EXERCISE AIM
Copy every entry precisely.

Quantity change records
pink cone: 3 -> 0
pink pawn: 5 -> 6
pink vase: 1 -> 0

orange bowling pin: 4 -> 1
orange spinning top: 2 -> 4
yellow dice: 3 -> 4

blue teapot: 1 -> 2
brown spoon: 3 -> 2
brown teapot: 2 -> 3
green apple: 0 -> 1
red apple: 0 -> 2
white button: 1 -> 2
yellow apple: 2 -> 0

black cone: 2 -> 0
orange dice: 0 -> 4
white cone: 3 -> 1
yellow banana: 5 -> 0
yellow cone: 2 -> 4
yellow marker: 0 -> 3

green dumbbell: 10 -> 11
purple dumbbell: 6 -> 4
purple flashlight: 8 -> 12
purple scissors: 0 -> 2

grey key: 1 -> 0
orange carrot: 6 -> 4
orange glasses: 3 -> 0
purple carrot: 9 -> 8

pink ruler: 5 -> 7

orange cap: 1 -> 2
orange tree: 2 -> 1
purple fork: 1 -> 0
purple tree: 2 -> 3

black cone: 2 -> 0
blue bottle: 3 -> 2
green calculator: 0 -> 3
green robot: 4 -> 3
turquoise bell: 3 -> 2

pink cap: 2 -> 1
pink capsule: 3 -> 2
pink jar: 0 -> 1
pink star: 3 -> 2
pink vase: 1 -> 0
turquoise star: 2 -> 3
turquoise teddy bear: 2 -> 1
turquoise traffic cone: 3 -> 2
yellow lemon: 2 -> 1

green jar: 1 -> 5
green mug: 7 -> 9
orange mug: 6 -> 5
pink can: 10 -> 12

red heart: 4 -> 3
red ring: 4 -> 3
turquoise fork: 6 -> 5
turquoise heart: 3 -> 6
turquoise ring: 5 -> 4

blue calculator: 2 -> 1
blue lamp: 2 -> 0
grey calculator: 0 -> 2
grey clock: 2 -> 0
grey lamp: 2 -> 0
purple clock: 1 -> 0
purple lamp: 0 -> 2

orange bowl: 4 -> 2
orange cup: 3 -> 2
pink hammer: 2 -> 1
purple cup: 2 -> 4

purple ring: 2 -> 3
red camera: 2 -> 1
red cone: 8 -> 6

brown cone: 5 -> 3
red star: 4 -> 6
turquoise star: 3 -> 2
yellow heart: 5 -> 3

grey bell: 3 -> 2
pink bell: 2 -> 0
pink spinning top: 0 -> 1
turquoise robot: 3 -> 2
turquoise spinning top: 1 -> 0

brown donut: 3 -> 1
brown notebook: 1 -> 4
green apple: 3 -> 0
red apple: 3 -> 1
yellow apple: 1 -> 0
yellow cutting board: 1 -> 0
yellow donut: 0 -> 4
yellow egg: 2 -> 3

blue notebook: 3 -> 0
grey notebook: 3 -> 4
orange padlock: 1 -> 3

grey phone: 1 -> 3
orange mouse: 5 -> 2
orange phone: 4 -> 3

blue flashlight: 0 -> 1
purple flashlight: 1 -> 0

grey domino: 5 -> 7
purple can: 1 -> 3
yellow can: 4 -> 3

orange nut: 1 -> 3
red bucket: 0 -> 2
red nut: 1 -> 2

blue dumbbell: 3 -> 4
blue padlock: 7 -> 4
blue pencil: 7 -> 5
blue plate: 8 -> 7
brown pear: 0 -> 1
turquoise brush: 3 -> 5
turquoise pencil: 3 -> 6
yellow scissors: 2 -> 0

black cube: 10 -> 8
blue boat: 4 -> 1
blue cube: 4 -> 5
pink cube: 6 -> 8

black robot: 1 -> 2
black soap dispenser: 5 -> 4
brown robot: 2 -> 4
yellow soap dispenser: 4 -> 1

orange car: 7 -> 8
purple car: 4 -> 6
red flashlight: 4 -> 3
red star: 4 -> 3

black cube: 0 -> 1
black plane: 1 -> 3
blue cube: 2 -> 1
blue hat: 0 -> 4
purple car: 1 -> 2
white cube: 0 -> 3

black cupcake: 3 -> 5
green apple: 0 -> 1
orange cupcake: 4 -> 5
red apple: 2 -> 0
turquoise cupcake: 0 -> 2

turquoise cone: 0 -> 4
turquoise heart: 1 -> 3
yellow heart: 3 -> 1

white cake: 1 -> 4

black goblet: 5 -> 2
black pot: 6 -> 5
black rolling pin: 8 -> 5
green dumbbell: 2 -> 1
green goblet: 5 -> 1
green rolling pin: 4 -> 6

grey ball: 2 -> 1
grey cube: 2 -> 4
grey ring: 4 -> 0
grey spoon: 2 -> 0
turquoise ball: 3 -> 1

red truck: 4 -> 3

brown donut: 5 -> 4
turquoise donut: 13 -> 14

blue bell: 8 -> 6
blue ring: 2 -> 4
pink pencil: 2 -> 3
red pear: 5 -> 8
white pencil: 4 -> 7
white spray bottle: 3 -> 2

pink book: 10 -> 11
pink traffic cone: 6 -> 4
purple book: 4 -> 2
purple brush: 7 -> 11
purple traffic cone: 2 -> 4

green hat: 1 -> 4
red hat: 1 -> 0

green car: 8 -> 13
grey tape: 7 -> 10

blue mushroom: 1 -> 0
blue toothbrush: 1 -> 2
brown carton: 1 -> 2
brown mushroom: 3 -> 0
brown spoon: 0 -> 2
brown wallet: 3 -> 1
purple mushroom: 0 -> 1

TASK OUTPUT
pink cone: 3 -> 0
pink pawn: 5 -> 6
pink vase: 1 -> 0

orange bowling pin: 4 -> 1
orange spinning top: 2 -> 4
yellow dice: 3 -> 4

blue teapot: 1 -> 2
brown spoon: 3 -> 2
brown teapot: 2 -> 3
green apple: 0 -> 1
red apple: 0 -> 2
white button: 1 -> 2
yellow apple: 2 -> 0

black cone: 2 -> 0
orange dice: 0 -> 4
white cone: 3 -> 1
yellow banana: 5 -> 0
yellow cone: 2 -> 4
yellow marker: 0 -> 3

green dumbbell: 10 -> 11
purple dumbbell: 6 -> 4
purple flashlight: 8 -> 12
purple scissors: 0 -> 2

grey key: 1 -> 0
orange carrot: 6 -> 4
orange glasses: 3 -> 0
purple carrot: 9 -> 8

pink ruler: 5 -> 7

orange cap: 1 -> 2
orange tree: 2 -> 1
purple fork: 1 -> 0
purple tree: 2 -> 3

black cone: 2 -> 0
blue bottle: 3 -> 2
green calculator: 0 -> 3
green robot: 4 -> 3
turquoise bell: 3 -> 2

pink cap: 2 -> 1
pink capsule: 3 -> 2
pink jar: 0 -> 1
pink star: 3 -> 2
pink vase: 1 -> 0
turquoise star: 2 -> 3
turquoise teddy bear: 2 -> 1
turquoise traffic cone: 3 -> 2
yellow lemon: 2 -> 1

green jar: 1 -> 5
green mug: 7 -> 9
orange mug: 6 -> 5
pink can: 10 -> 12

red heart: 4 -> 3
red ring: 4 -> 3
turquoise fork: 6 -> 5
turquoise heart: 3 -> 6
turquoise ring: 5 -> 4

blue calculator: 2 -> 1
blue lamp: 2 -> 0
grey calculator: 0 -> 2
grey clock: 2 -> 0
grey lamp: 2 -> 0
purple clock: 1 -> 0
purple lamp: 0 -> 2

orange bowl: 4 -> 2
orange cup: 3 -> 2
pink hammer: 2 -> 1
purple cup: 2 -> 4

purple ring: 2 -> 3
red camera: 2 -> 1
red cone: 8 -> 6

brown cone: 5 -> 3
red star: 4 -> 6
turquoise star: 3 -> 2
yellow heart: 5 -> 3

grey bell: 3 -> 2
pink bell: 2 -> 0
pink spinning top: 0 -> 1
turquoise robot: 3 -> 2
turquoise spinning top: 1 -> 0

brown donut: 3 -> 1
brown notebook: 1 -> 4
green apple: 3 -> 0
red apple: 3 -> 1
yellow apple: 1 -> 0
yellow cutting board: 1 -> 0
yellow donut: 0 -> 4
yellow egg: 2 -> 3

blue notebook: 3 -> 0
grey notebook: 3 -> 4
orange padlock: 1 -> 3

grey phone: 1 -> 3
orange mouse: 5 -> 2
orange phone: 4 -> 3

blue flashlight: 0 -> 1
purple flashlight: 1 -> 0

grey domino: 5 -> 7
purple can: 1 -> 3
yellow can: 4 -> 3

orange nut: 1 -> 3
red bucket: 0 -> 2
red nut: 1 -> 2

blue dumbbell: 3 -> 4
blue padlock: 7 -> 4
blue pencil: 7 -> 5
blue plate: 8 -> 7
brown pear: 0 -> 1
turquoise brush: 3 -> 5
turquoise pencil: 3 -> 6
yellow scissors: 2 -> 0

black cube: 10 -> 8
blue boat: 4 -> 1
blue cube: 4 -> 5
pink cube: 6 -> 8

black robot: 1 -> 2
black soap dispenser: 5 -> 4
brown robot: 2 -> 4
yellow soap dispenser: 4 -> 1

orange car: 7 -> 8
purple car: 4 -> 6
red flashlight: 4 -> 3
red star: 4 -> 3

black cube: 0 -> 1
black plane: 1 -> 3
blue cube: 2 -> 1
blue hat: 0 -> 4
purple car: 1 -> 2
white cube: 0 -> 3

black cupcake: 3 -> 5
green apple: 0 -> 1
orange cupcake: 4 -> 5
red apple: 2 -> 0
turquoise cupcake: 0 -> 2

turquoise cone: 0 -> 4
turquoise heart: 1 -> 3
yellow heart: 3 -> 1

white cake: 1 -> 4

black goblet: 5 -> 2
black pot: 6 -> 5
black rolling pin: 8 -> 5
green dumbbell: 2 -> 1
green goblet: 5 -> 1
green rolling pin: 4 -> 6

grey ball: 2 -> 1
grey cube: 2 -> 4
grey ring: 4 -> 0
grey spoon: 2 -> 0
turquoise ball: 3 -> 1

red truck: 4 -> 3

brown donut: 5 -> 4
turquoise donut: 13 -> 14

blue bell: 8 -> 6
blue ring: 2 -> 4
pink pencil: 2 -> 3
red pear: 5 -> 8
white pencil: 4 -> 7
white spray bottle: 3 -> 2

pink book: 10 -> 11
pink traffic cone: 6 -> 4
purple book: 4 -> 2
purple brush: 7 -> 11
purple traffic cone: 2 -> 4

green hat: 1 -> 4
red hat: 1 -> 0

green car: 8 -> 13
grey tape: 7 -> 10

blue mushroom: 1 -> 0
blue toothbrush: 1 -> 2
brown carton: 1 -> 2
brown mushroom: 3 -> 0
brown spoon: 0 -> 2
brown wallet: 3 -> 1
purple mushroom: 0 -> 1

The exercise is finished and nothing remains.